▶ [TASK DETAILS]:
Among the entries, find each line that includes the string "none" and list it.

▶ [DATA FOR THIS TASK]:
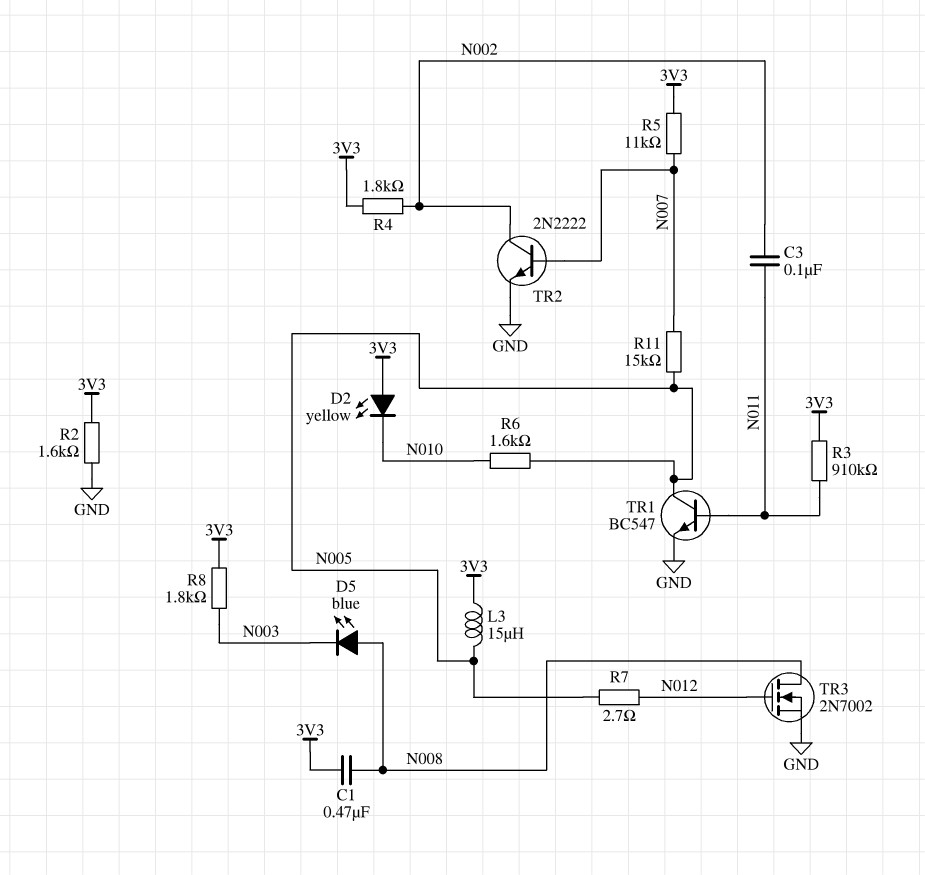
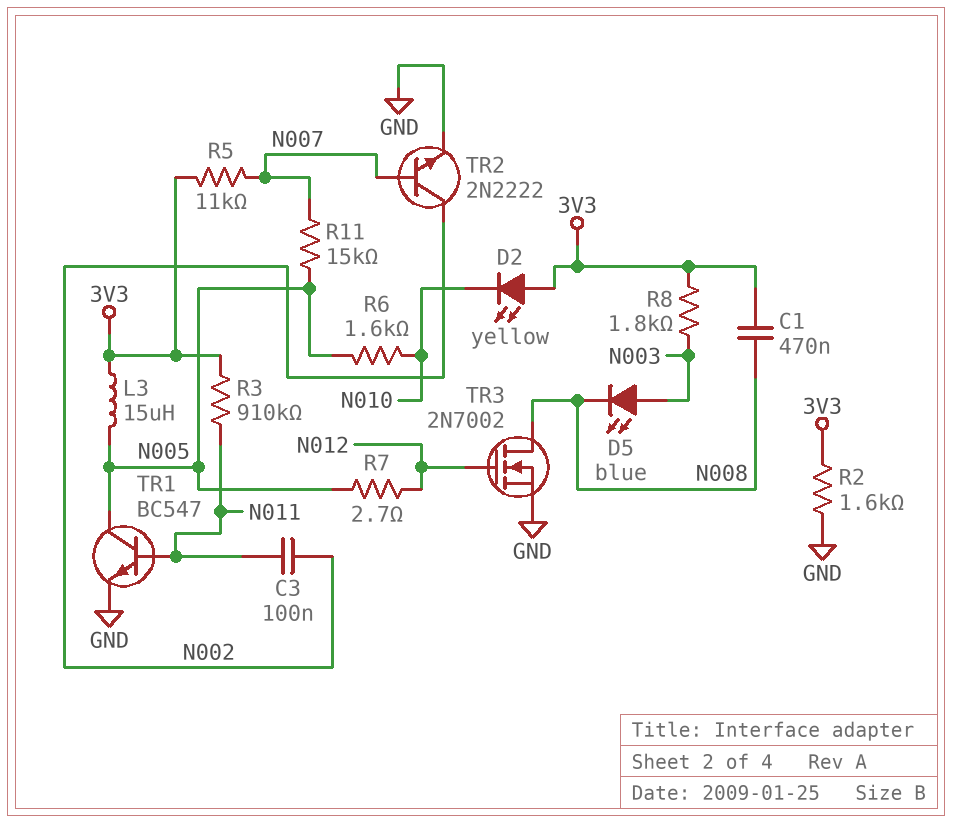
D5: LED blue (A N008, K N003) -> LED blue (A N003, K N008)
R4: 1.8k (3V3, N002) -> none

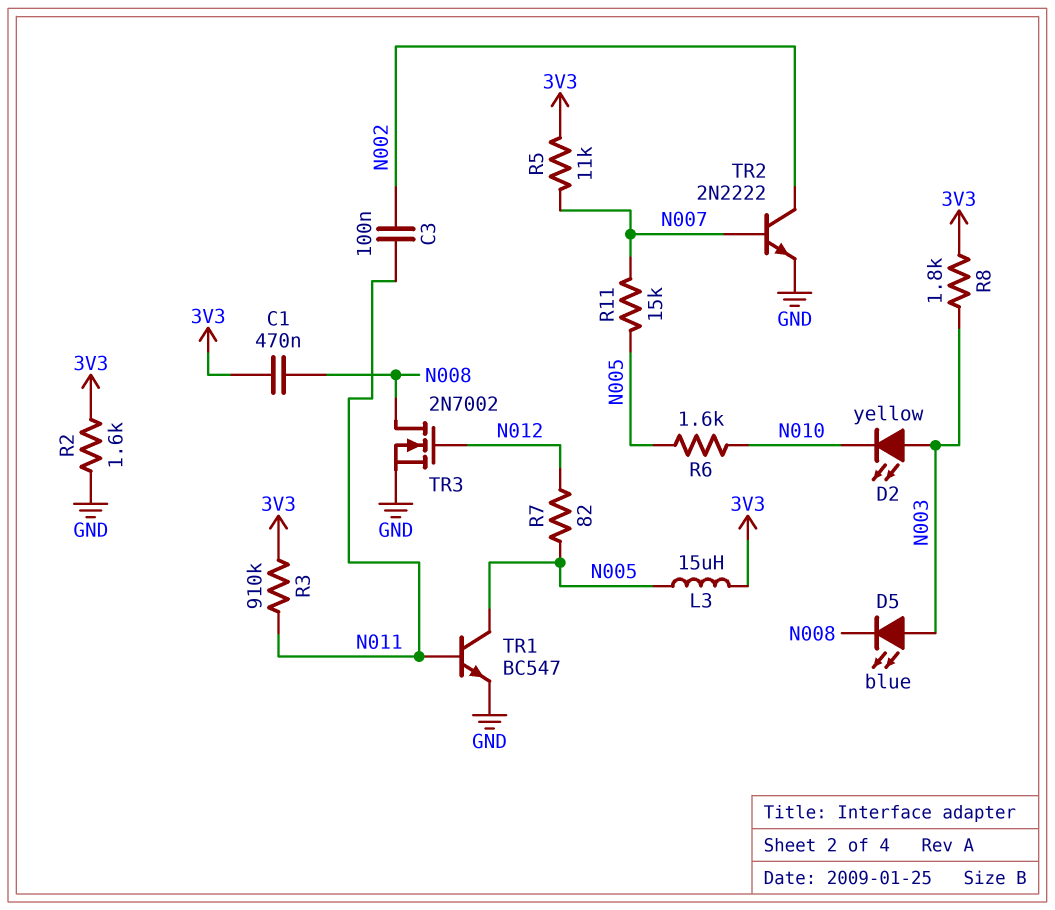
D2: LED yellow (A 3V3, K N010) -> LED yellow (A N003, K N010)
R7: 2.7 (N005, N012) -> 82 (N005, N012)

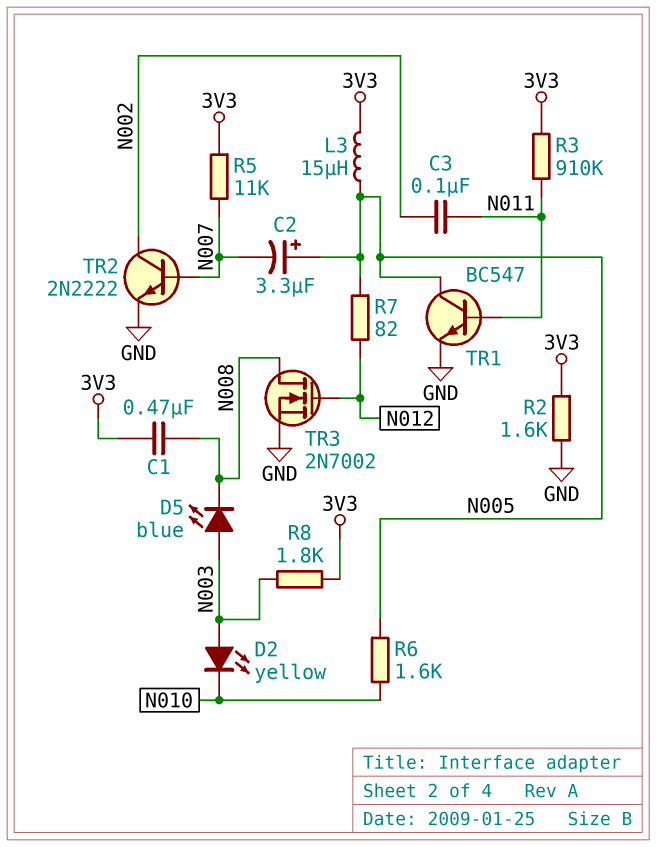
C2: none -> 3.3uF (plus N005, minus N007)
R11: 15k (N005, N007) -> none

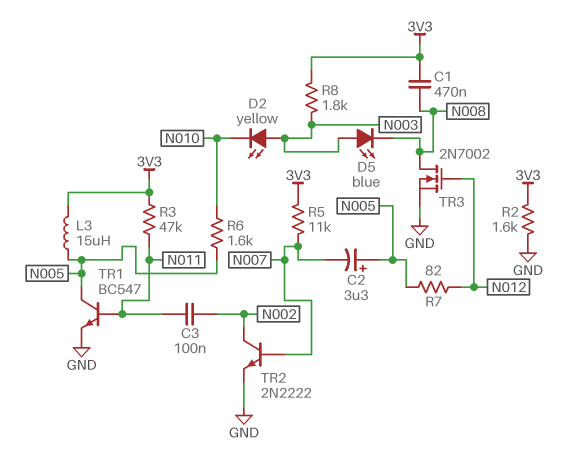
R3: 910k (3V3, N011) -> 47k (3V3, N011)

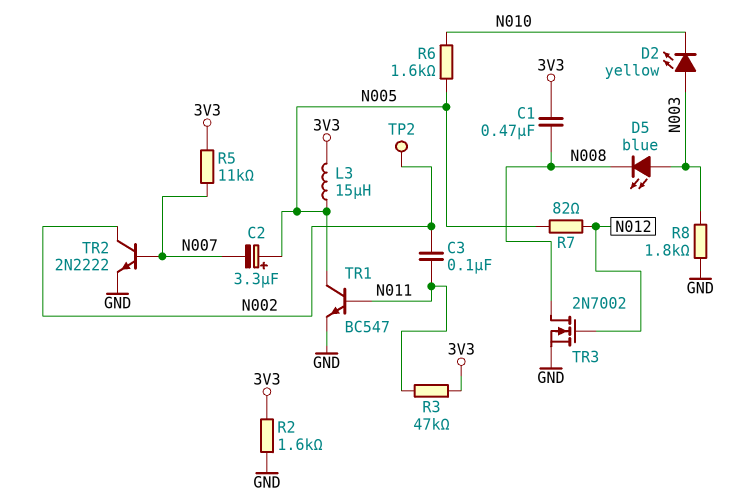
R8: 1.8k (3V3, N003) -> 1.8k (GND, N003)
TP2: none -> test point (N002)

▶ [ANSWER SPACE]:
R4: 1.8k (3V3, N002) -> none
C2: none -> 3.3uF (plus N005, minus N007)
R11: 15k (N005, N007) -> none
TP2: none -> test point (N002)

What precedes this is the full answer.